**Task brief:** Give the listing again exactly, skipping any pictures it holds.

**Source data:**
==*==

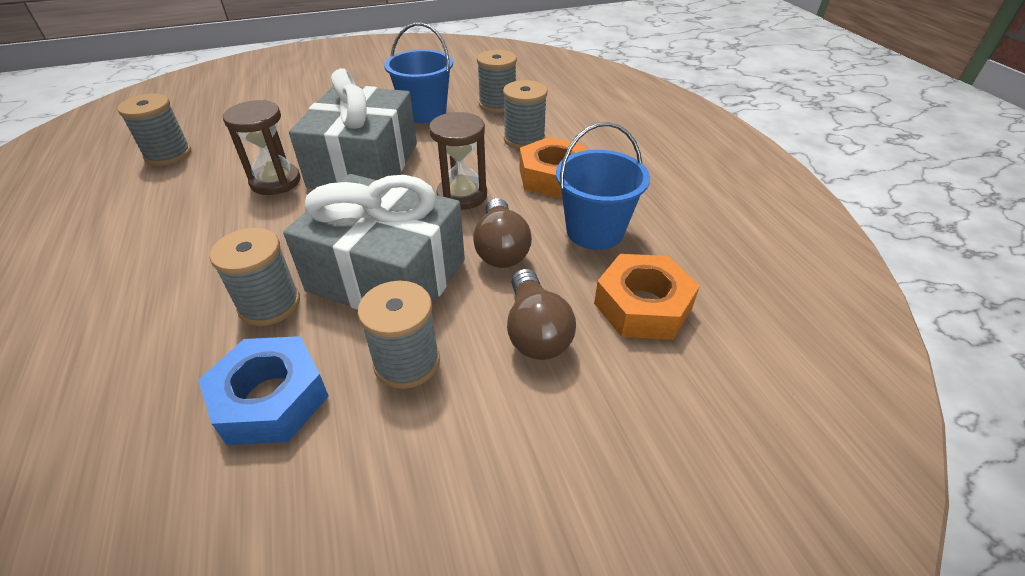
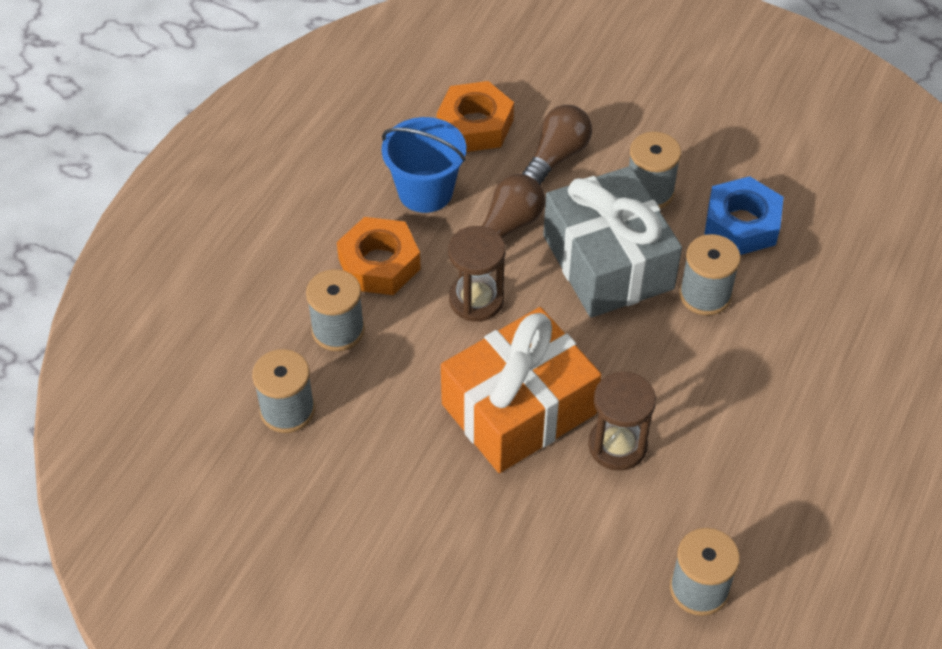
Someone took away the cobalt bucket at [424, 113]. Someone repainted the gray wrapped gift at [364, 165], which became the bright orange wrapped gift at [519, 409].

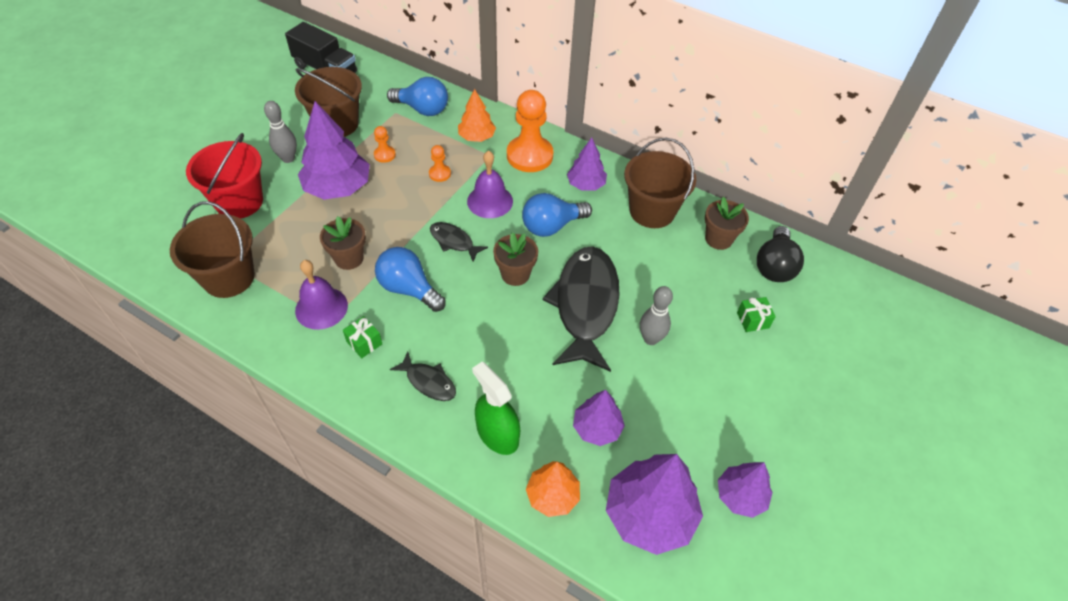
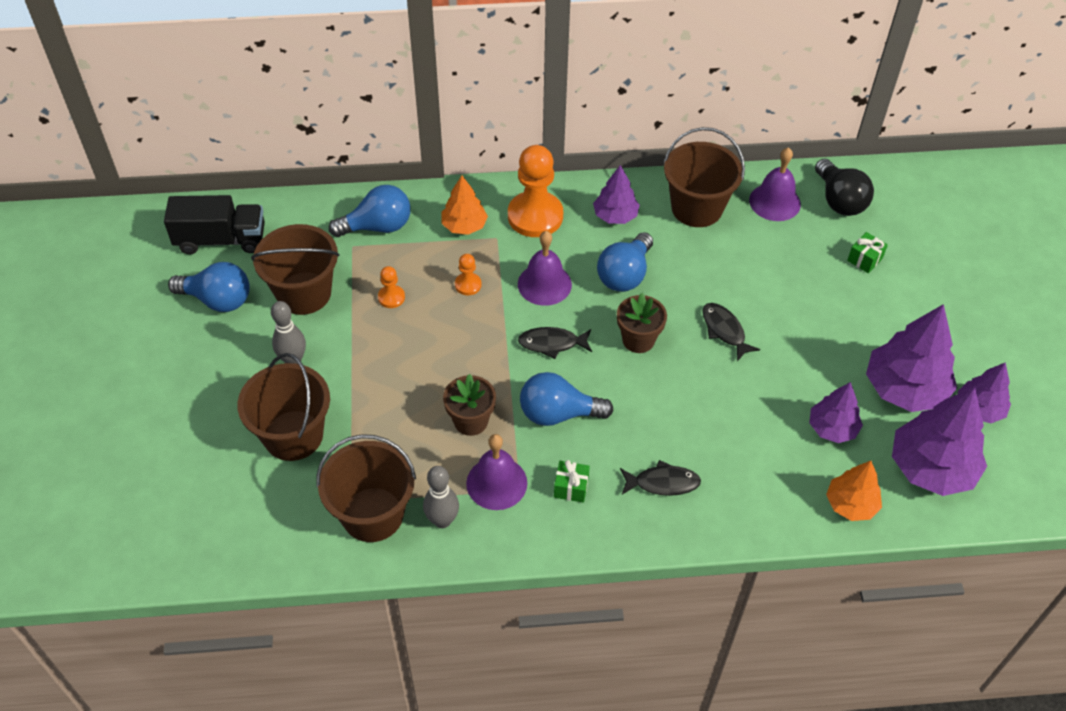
Someone took away the green spray cleaner at [497, 434]. Someone put down the cobalt bulb at [218, 300]. Someone carried the purple toy tree from [338, 188] to [904, 389]. Someone carried the gray tenpin from [650, 339] to [442, 520]. Someone swapped the dark brown plant pot at [718, 239] for the purple school bell at [774, 202]. Someone repainted the crimson bucket at [239, 202], which became the dark brown bucket at [293, 435]. Someone scaled the ebony fish figure at [585, 305] by 0.46.

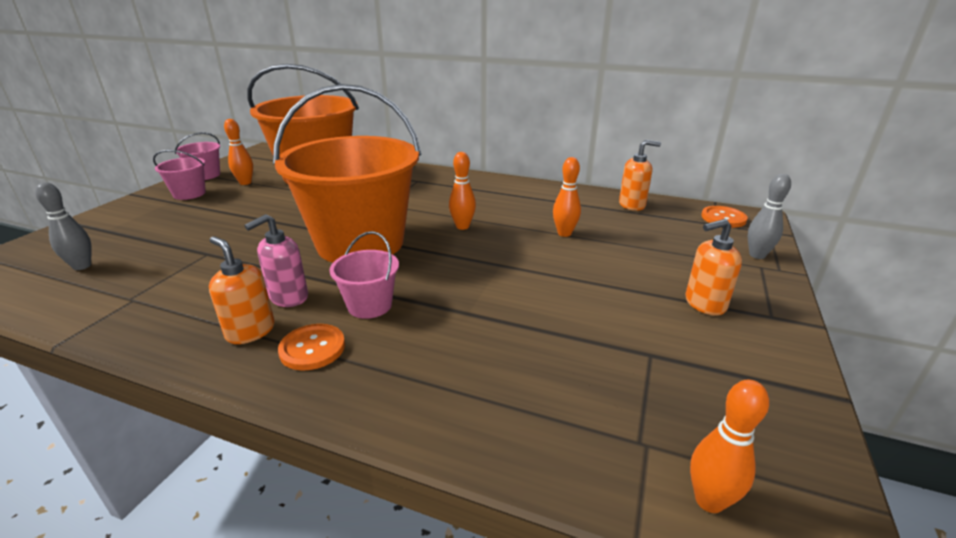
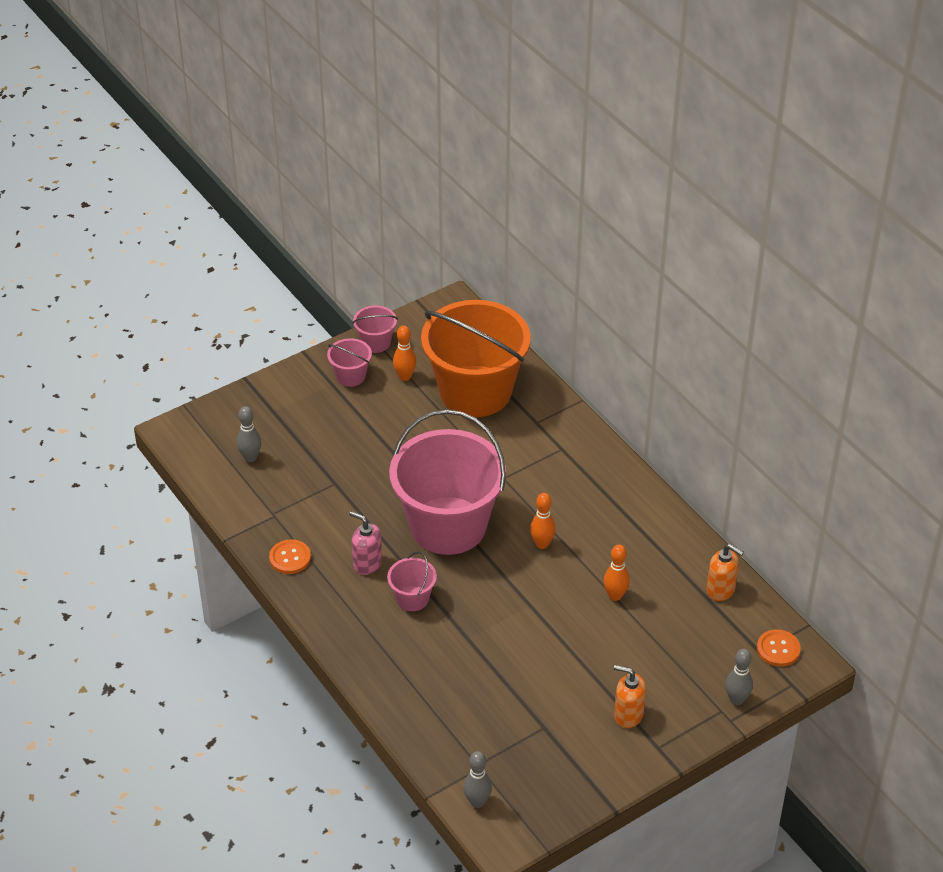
Someone took away the bright orange pump bottle at [250, 331]. Someone carried the bright orange shirt button from [312, 348] to [290, 558]. Someone repainted the bright orange bucket at [360, 243], which became the pink bucket at [448, 526]. Someone repainted the bright orange tenpin at [709, 501], which became the gray tenpin at [477, 802]. Someone rotated the pink pump bottle at [288, 297] by 45 degrees clockwise.

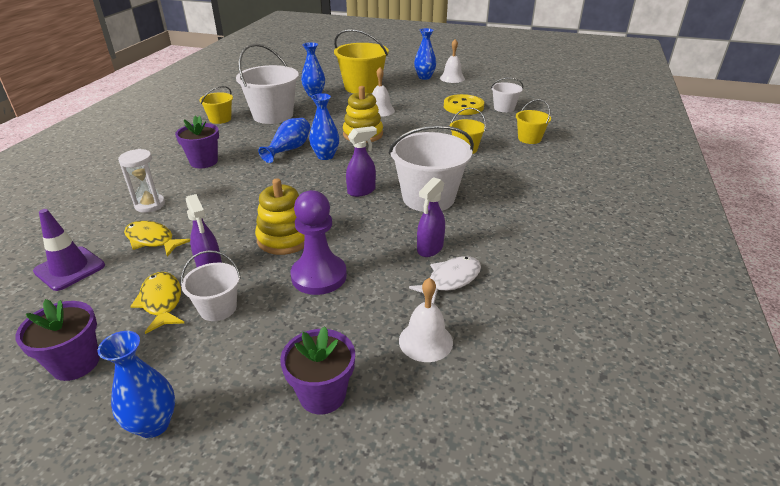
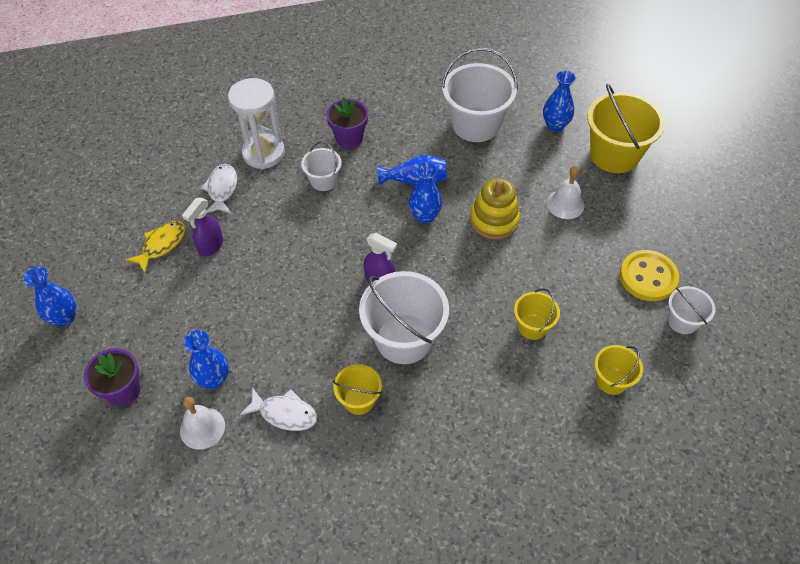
Someone took away the purple plant pot at [76, 363]. Someone took away the purple road cone at [70, 268]. Someone took away the golden stacking rings at [284, 238]. Someone took away the purple pawn at [319, 276]. Someone took away the purple spray cleaner at [429, 249]. Someone took away the white school bell at [452, 78]. Someone carried the white bucket from [218, 308] to [323, 181]. Someone carried the golden bucket from [220, 119] to [359, 400]. Someone carried the cobalt vase from [424, 77] to [214, 379]. Someone repainted the golden fish figure at [152, 240], which became the white fish figure at [222, 189]. Someone scaled the white hourglass at [150, 205] by 1.60.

==*==

**Exercise response:**
Someone took away the cobalt bucket at [424, 113]. Someone repainted the gray wrapped gift at [364, 165], which became the bright orange wrapped gift at [519, 409].

Someone took away the green spray cleaner at [497, 434]. Someone put down the cobalt bulb at [218, 300]. Someone carried the purple toy tree from [338, 188] to [904, 389]. Someone carried the gray tenpin from [650, 339] to [442, 520]. Someone swapped the dark brown plant pot at [718, 239] for the purple school bell at [774, 202]. Someone repainted the crimson bucket at [239, 202], which became the dark brown bucket at [293, 435]. Someone scaled the ebony fish figure at [585, 305] by 0.46.

Someone took away the bright orange pump bottle at [250, 331]. Someone carried the bright orange shirt button from [312, 348] to [290, 558]. Someone repainted the bright orange bucket at [360, 243], which became the pink bucket at [448, 526]. Someone repainted the bright orange tenpin at [709, 501], which became the gray tenpin at [477, 802]. Someone rotated the pink pump bottle at [288, 297] by 45 degrees clockwise.

Someone took away the purple plant pot at [76, 363]. Someone took away the purple road cone at [70, 268]. Someone took away the golden stacking rings at [284, 238]. Someone took away the purple pawn at [319, 276]. Someone took away the purple spray cleaner at [429, 249]. Someone took away the white school bell at [452, 78]. Someone carried the white bucket from [218, 308] to [323, 181]. Someone carried the golden bucket from [220, 119] to [359, 400]. Someone carried the cobalt vase from [424, 77] to [214, 379]. Someone repainted the golden fish figure at [152, 240], which became the white fish figure at [222, 189]. Someone scaled the white hourglass at [150, 205] by 1.60.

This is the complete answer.